(The input):
= = = = =

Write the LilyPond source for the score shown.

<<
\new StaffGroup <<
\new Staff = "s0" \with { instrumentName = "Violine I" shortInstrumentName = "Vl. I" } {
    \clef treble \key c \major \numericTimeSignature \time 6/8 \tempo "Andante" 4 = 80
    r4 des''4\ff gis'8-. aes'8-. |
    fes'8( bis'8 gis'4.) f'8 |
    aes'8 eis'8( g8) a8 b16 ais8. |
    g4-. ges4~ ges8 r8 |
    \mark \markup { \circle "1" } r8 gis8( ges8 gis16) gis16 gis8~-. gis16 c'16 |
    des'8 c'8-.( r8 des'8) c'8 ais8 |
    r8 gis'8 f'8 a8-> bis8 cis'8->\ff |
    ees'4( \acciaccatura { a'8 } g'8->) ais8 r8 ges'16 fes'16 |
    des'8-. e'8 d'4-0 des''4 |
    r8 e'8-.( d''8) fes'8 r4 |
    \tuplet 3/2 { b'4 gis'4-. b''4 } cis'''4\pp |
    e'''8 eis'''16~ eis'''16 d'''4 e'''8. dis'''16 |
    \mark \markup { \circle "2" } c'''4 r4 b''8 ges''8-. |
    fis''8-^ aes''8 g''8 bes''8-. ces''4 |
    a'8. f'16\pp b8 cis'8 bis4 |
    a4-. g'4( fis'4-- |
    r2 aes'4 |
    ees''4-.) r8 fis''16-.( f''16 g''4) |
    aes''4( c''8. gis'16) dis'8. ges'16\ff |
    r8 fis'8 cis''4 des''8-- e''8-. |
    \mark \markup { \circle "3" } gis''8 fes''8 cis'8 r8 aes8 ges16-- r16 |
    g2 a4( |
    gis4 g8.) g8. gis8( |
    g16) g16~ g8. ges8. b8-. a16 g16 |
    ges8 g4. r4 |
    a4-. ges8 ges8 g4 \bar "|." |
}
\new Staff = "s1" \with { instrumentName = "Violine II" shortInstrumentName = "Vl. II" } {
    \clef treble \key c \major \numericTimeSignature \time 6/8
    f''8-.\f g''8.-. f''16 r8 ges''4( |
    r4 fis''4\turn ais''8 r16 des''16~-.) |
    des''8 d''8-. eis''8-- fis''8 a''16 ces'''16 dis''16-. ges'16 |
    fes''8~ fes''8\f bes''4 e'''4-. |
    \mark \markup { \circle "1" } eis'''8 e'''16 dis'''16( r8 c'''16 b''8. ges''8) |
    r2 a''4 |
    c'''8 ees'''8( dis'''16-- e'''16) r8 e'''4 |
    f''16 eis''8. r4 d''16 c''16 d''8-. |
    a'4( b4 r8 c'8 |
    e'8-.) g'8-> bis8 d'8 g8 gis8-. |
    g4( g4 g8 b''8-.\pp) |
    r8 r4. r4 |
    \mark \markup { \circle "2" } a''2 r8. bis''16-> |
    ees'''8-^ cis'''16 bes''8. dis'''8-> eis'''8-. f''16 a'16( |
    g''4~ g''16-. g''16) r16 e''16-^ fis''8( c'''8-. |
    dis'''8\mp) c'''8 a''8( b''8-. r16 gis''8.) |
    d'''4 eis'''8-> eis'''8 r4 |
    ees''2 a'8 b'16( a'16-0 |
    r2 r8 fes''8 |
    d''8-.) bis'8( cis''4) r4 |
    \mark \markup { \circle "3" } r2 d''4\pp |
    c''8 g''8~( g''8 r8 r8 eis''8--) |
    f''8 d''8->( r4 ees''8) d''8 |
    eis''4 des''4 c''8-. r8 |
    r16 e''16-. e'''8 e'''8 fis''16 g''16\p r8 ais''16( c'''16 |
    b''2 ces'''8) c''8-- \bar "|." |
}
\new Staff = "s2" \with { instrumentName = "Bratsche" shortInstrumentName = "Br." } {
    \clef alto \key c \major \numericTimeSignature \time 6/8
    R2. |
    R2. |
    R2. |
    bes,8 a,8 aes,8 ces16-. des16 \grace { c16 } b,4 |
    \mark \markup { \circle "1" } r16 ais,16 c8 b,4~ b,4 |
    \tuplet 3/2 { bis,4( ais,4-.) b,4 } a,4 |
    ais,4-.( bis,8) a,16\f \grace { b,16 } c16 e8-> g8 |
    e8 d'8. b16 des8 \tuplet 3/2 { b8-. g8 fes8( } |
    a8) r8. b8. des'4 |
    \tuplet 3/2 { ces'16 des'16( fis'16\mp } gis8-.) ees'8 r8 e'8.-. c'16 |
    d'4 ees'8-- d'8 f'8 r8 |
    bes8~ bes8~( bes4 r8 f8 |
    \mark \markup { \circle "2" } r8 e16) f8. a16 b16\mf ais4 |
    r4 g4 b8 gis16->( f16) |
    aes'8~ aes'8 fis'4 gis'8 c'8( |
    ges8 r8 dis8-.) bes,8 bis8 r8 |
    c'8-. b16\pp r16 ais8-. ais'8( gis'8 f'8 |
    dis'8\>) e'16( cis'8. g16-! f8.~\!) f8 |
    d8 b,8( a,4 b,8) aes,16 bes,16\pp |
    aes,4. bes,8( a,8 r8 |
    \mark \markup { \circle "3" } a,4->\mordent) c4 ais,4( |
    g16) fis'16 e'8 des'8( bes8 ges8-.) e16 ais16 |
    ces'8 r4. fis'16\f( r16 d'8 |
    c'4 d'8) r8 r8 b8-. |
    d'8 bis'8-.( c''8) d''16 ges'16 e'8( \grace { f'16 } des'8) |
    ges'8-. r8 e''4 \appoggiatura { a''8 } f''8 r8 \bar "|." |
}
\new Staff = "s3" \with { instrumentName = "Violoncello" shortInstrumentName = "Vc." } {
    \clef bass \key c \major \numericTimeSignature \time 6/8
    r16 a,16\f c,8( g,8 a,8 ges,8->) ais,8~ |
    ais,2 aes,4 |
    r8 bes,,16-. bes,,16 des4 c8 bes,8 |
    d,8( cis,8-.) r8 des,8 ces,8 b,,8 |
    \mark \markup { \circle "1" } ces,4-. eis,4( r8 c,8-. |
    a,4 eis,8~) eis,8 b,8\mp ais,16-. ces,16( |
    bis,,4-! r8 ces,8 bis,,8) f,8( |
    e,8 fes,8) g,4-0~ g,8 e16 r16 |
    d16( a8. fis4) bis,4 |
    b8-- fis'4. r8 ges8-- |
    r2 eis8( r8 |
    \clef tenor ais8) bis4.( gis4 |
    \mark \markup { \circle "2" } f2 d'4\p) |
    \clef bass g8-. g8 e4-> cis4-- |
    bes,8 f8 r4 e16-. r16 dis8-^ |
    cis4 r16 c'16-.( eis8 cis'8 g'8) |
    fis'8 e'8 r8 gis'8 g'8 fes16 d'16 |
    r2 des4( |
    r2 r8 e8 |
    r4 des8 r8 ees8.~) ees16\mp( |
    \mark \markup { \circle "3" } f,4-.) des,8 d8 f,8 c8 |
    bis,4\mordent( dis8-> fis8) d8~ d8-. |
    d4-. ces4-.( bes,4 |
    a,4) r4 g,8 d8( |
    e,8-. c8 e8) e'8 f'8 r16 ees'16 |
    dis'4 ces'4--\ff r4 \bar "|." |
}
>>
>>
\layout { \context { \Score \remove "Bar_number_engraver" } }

= = = = =

(What to do): Pick out each line in the rows above that contains the string "with", treating uppercase and lowercase as different, and copy those lines.

(Response to this task):
\new Staff = "s0" \with { instrumentName = "Violine I" shortInstrumentName = "Vl. I" } {
\new Staff = "s1" \with { instrumentName = "Violine II" shortInstrumentName = "Vl. II" } {
\new Staff = "s2" \with { instrumentName = "Bratsche" shortInstrumentName = "Br." } {
\new Staff = "s3" \with { instrumentName = "Violoncello" shortInstrumentName = "Vc." } {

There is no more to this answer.